▶ About this exercise
Every line below from the one containing "camera: 30 degrees right, 0 degrees up" through the one containing "spray bottle (black)" must be transcribed exactly. Omit all lines outside that stretch.

▶ Data excerpts
*** Block opens ***

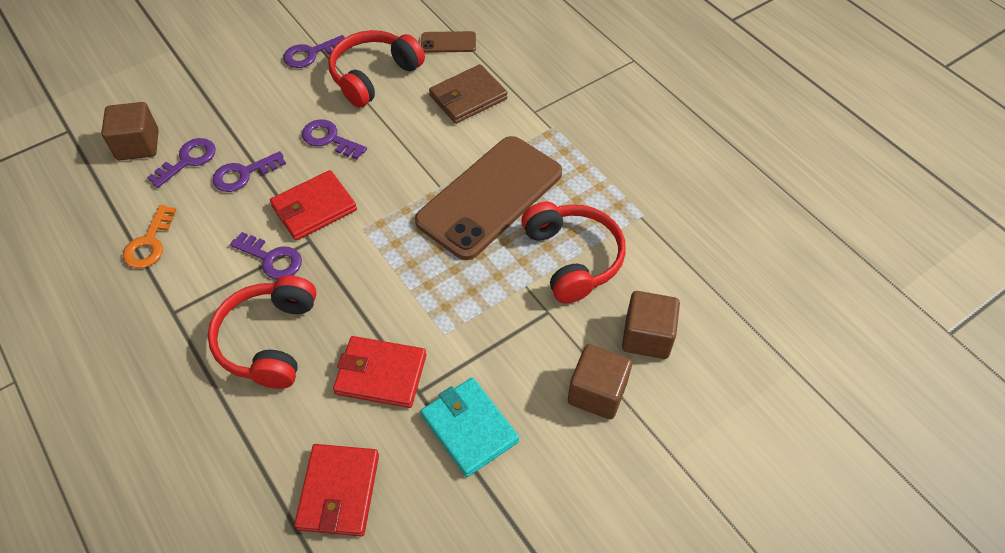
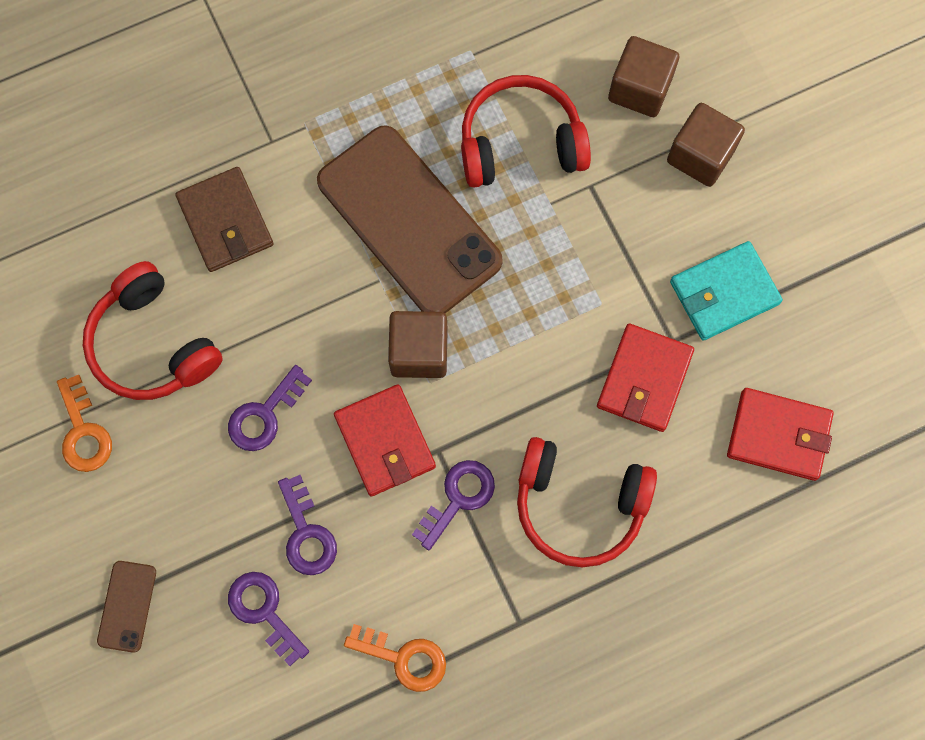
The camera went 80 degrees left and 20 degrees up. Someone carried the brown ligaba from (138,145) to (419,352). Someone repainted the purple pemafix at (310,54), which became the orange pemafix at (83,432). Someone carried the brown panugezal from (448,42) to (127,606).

*** Block closes ***
*** Block opens ***

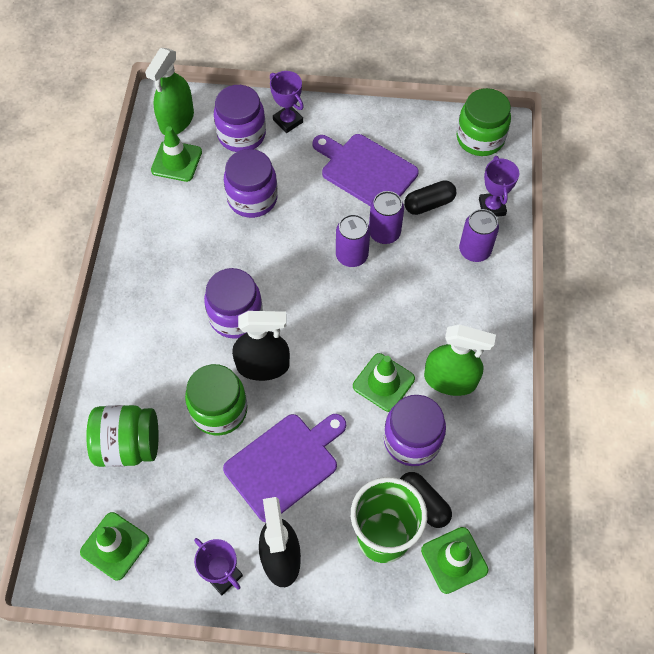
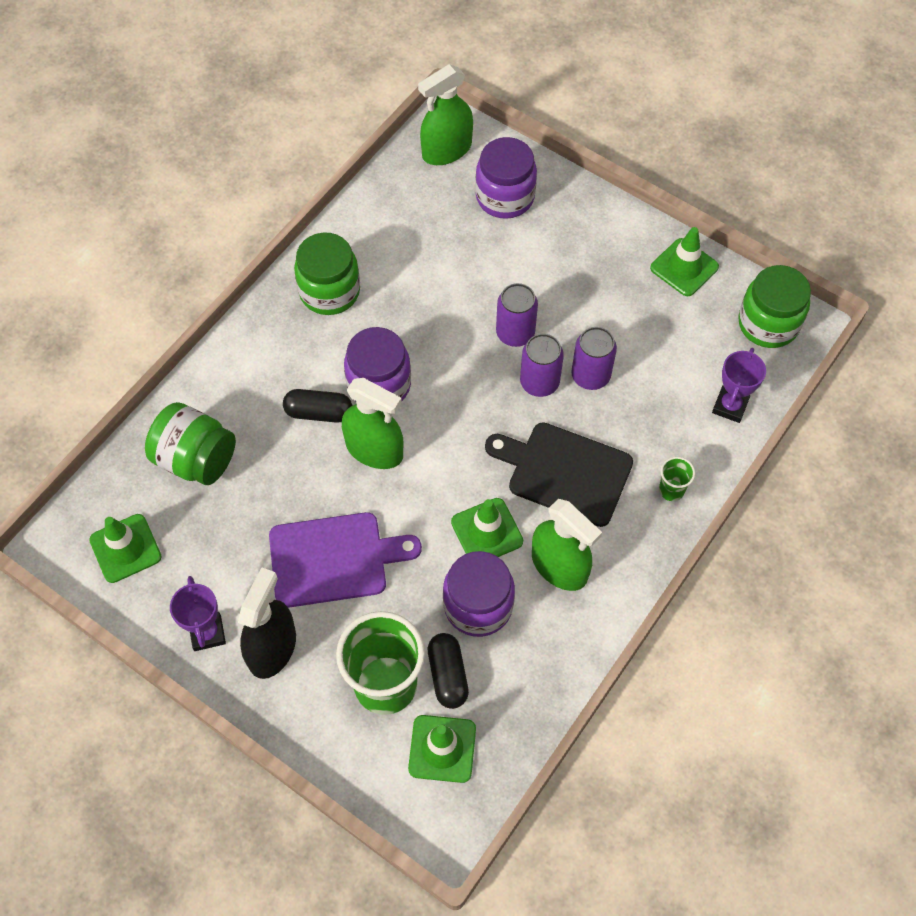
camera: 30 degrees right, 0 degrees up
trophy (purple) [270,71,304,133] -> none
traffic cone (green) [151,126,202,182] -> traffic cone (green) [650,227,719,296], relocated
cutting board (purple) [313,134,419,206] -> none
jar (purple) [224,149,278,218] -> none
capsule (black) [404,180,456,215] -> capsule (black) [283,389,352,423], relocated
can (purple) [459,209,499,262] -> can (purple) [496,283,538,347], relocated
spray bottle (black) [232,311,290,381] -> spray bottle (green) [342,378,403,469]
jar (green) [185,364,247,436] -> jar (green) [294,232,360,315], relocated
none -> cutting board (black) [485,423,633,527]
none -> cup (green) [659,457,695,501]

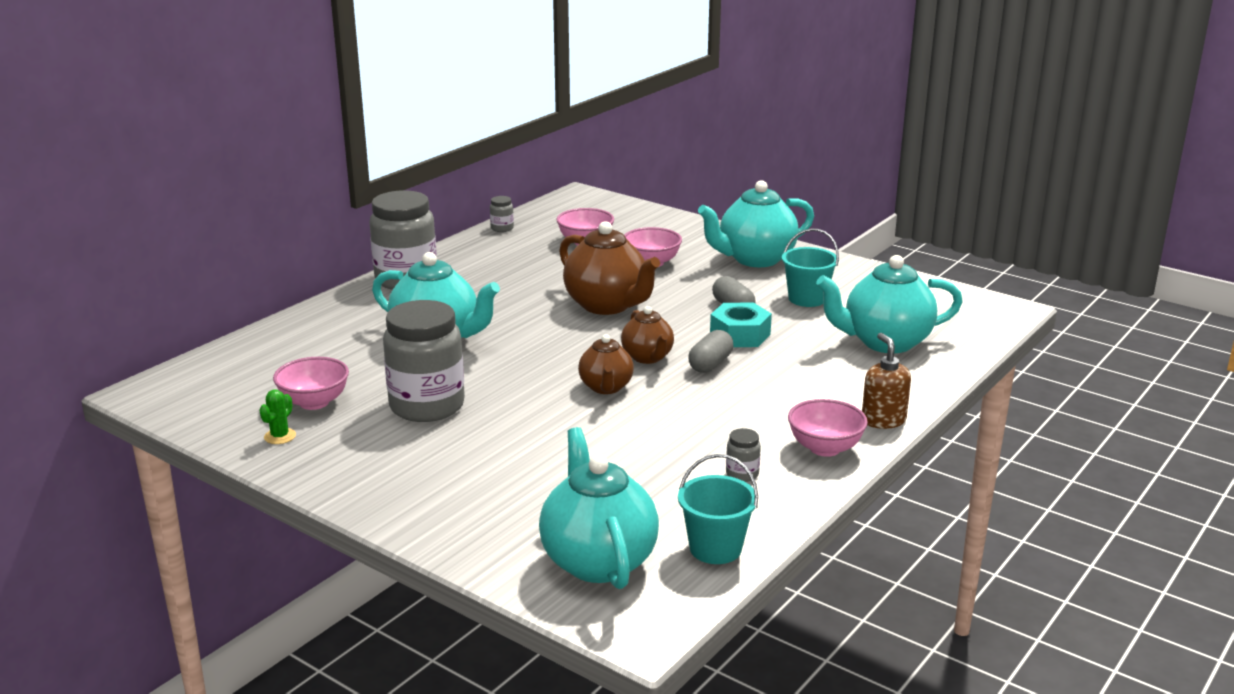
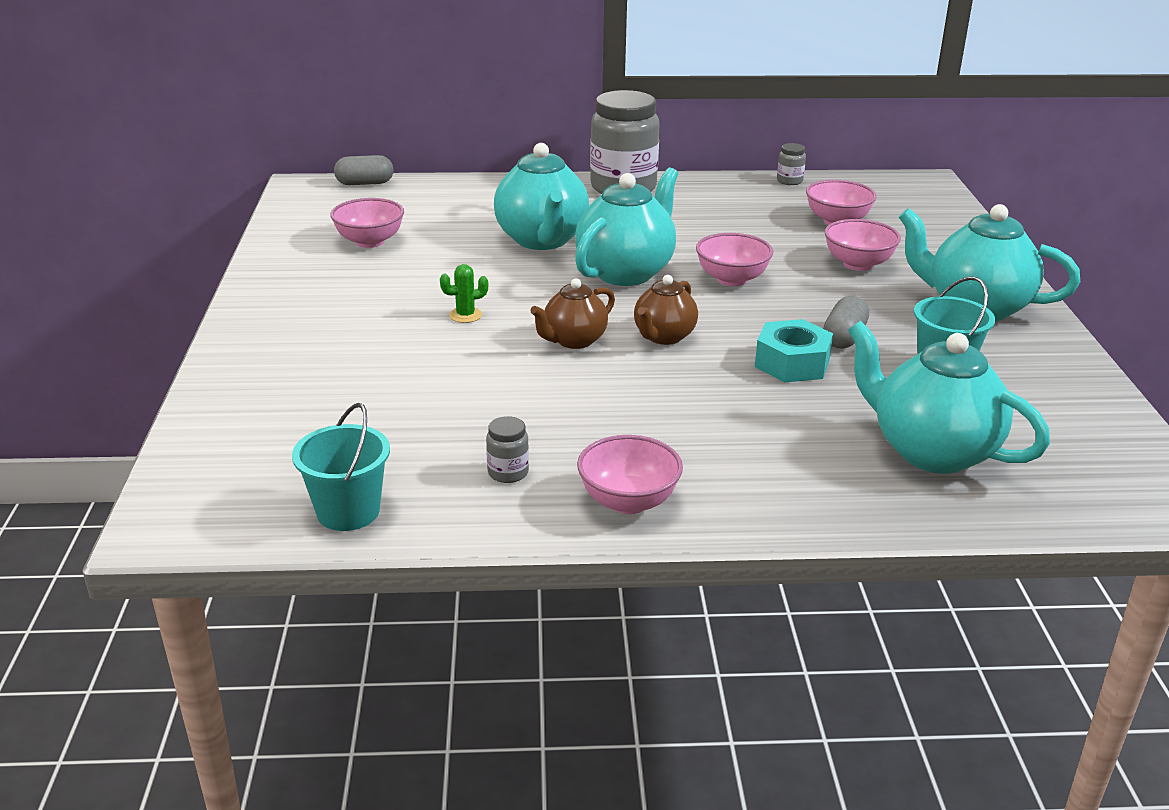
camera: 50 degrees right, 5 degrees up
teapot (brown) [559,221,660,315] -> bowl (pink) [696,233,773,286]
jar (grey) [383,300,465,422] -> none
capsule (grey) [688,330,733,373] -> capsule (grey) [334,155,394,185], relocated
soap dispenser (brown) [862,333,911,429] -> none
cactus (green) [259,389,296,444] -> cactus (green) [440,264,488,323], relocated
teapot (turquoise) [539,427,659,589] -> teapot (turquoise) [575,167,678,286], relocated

*** Block closes ***
*** Block opens ***

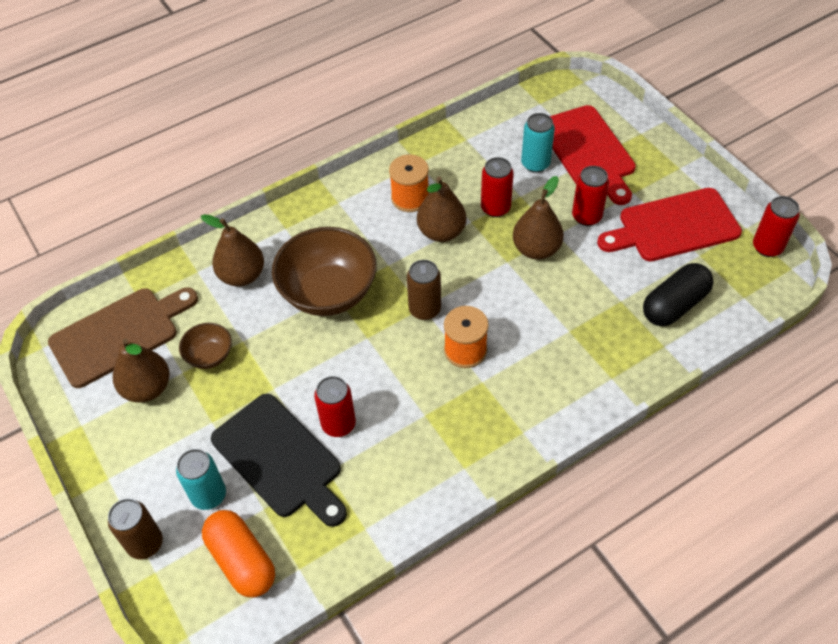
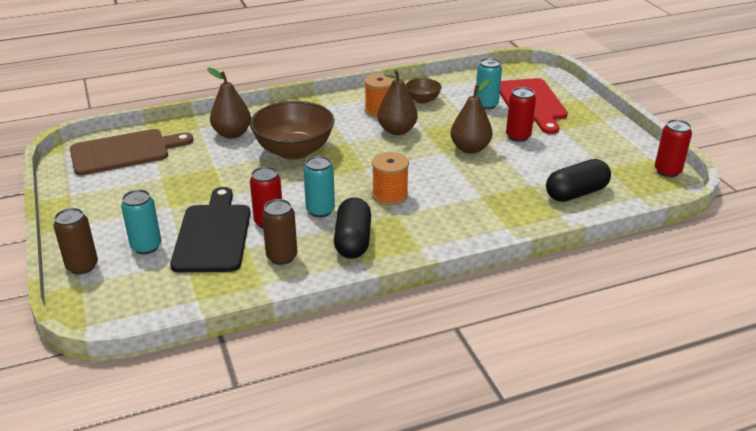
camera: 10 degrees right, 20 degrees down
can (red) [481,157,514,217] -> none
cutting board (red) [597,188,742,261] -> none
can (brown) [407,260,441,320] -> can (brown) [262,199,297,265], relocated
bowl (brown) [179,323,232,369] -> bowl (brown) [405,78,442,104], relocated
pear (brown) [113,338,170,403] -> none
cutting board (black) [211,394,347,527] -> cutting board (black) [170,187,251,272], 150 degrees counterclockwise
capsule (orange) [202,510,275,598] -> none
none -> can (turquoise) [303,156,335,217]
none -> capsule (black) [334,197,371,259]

*** Block closes ***

▶ Task solution
camera: 30 degrees right, 0 degrees up
trophy (purple) [270,71,304,133] -> none
traffic cone (green) [151,126,202,182] -> traffic cone (green) [650,227,719,296], relocated
cutting board (purple) [313,134,419,206] -> none
jar (purple) [224,149,278,218] -> none
capsule (black) [404,180,456,215] -> capsule (black) [283,389,352,423], relocated
can (purple) [459,209,499,262] -> can (purple) [496,283,538,347], relocated
spray bottle (black) [232,311,290,381] -> spray bottle (green) [342,378,403,469]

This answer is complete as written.